**What the exercise asks:** Please reproduce the entries below exactly, leaving the pictures out.

[Data items]
----
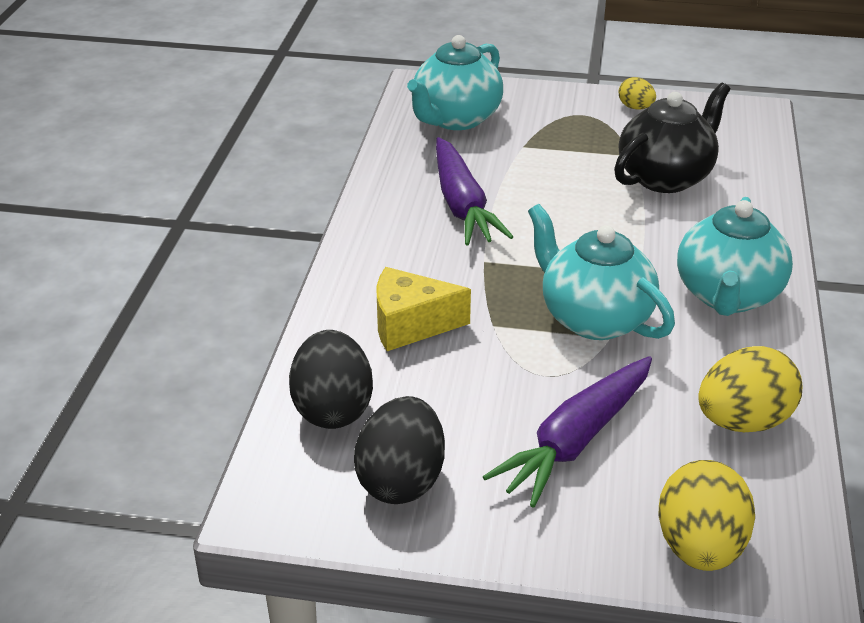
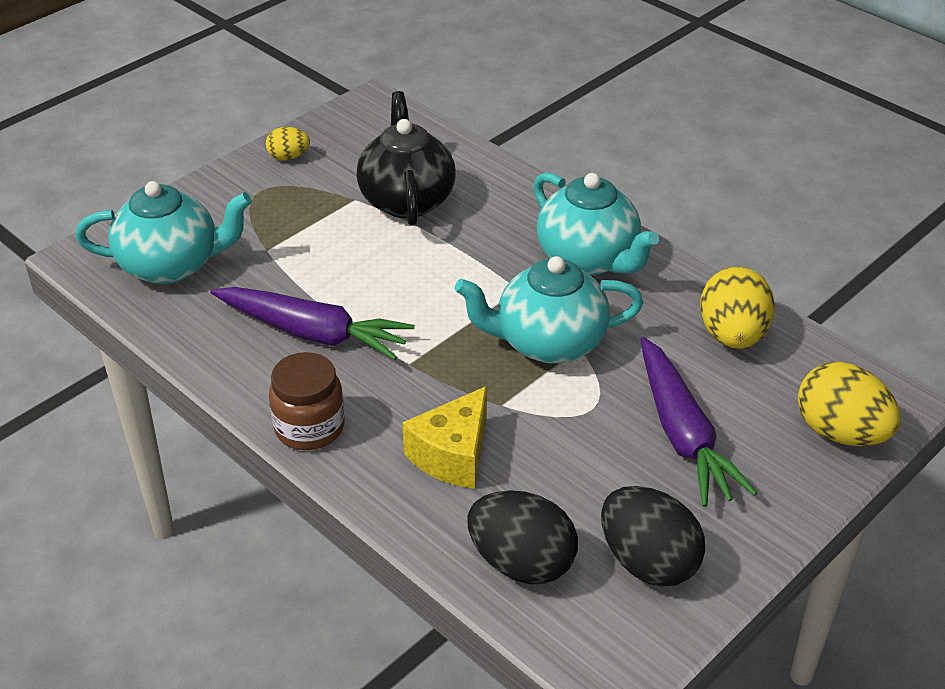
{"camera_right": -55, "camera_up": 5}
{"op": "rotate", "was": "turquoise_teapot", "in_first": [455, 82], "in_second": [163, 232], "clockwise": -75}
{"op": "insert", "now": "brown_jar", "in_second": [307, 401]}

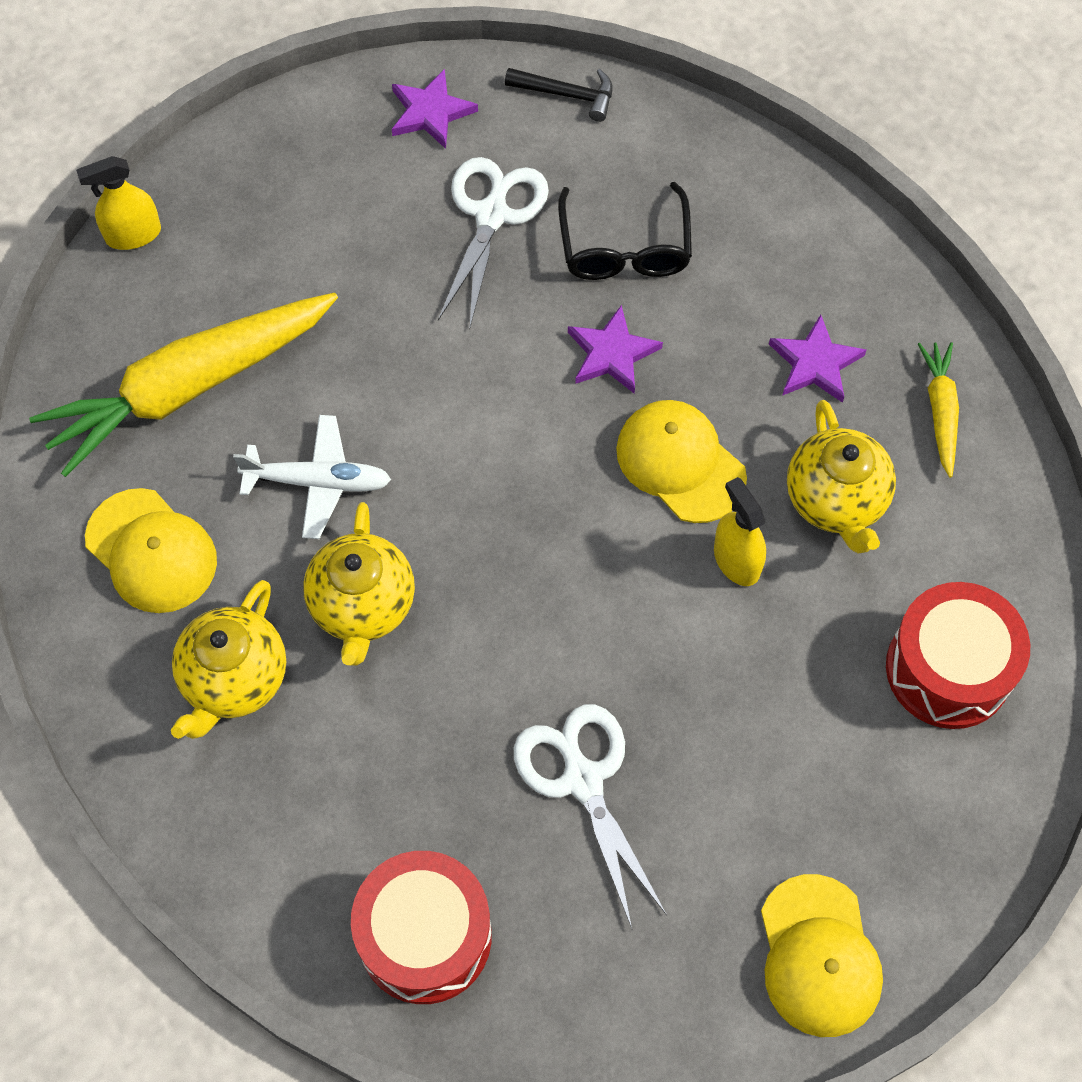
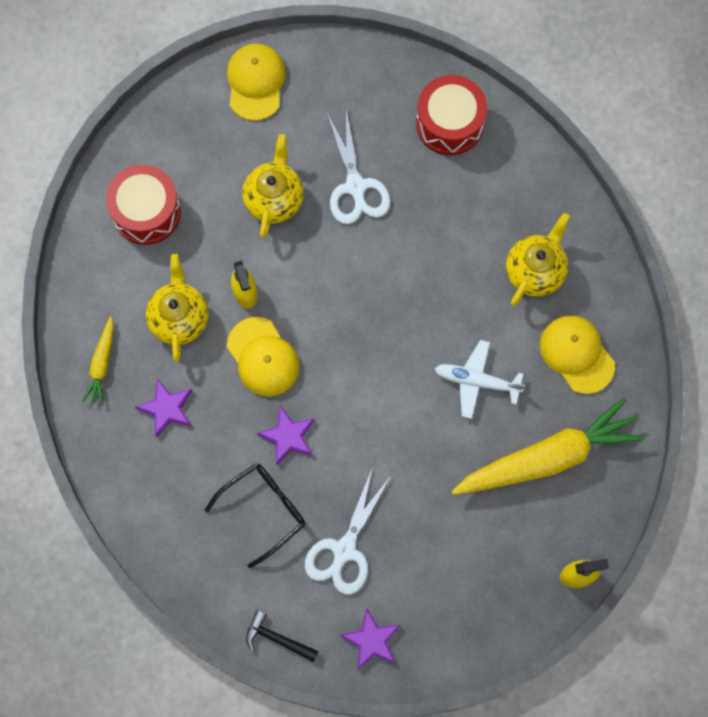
{"camera_right": -170, "camera_up": 10}
{"op": "rotate", "was": "black_glasses", "in_first": [625, 231], "in_second": [254, 515], "clockwise": 45}
{"op": "move", "was": "yellow_teapot", "in_first": [359, 584], "in_second": [273, 186]}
----
**Response for this exercise:**
{"camera_right": -55, "camera_up": 5}
{"op": "rotate", "was": "turquoise_teapot", "in_first": [455, 82], "in_second": [163, 232], "clockwise": -75}
{"op": "insert", "now": "brown_jar", "in_second": [307, 401]}

{"camera_right": -170, "camera_up": 10}
{"op": "rotate", "was": "black_glasses", "in_first": [625, 231], "in_second": [254, 515], "clockwise": 45}
{"op": "move", "was": "yellow_teapot", "in_first": [359, 584], "in_second": [273, 186]}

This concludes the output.